Exercise instructions:
Report the count, and only the count, of lines in the records that include the word "none".
*** Opening of Data ***
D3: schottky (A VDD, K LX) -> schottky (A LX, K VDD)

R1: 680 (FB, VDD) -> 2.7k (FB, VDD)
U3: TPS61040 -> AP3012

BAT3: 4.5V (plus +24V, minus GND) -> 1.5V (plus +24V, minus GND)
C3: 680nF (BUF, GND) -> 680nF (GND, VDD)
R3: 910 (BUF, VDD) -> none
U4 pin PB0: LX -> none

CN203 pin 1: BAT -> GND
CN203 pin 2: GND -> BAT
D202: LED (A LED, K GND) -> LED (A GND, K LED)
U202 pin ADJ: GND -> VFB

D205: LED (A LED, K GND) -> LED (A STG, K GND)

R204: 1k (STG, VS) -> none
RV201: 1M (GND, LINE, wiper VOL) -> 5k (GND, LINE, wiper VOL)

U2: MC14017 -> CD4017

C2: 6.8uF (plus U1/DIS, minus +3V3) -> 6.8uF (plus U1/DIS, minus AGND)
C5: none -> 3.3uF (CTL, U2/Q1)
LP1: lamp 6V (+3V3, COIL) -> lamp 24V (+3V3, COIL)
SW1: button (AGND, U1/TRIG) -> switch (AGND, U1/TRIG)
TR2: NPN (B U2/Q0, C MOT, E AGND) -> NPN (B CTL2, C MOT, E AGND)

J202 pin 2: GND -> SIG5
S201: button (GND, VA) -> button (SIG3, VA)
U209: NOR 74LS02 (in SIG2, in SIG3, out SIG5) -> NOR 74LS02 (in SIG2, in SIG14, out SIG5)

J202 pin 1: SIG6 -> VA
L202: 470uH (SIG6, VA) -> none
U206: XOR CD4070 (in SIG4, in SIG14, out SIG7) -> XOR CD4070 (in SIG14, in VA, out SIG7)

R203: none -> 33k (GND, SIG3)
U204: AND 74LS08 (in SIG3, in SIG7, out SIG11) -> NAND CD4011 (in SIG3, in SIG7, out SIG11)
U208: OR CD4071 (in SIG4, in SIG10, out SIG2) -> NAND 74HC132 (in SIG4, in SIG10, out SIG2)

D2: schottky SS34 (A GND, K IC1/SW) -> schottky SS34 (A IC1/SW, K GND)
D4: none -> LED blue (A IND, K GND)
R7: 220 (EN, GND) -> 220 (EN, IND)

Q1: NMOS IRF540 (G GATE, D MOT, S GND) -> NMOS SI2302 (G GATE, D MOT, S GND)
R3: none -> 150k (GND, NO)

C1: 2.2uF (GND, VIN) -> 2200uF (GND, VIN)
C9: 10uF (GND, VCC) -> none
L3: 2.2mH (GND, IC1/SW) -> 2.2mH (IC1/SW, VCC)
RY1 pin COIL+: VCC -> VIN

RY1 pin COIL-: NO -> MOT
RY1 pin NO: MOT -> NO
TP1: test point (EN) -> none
*** Close of Data ***
Exercise solution:
10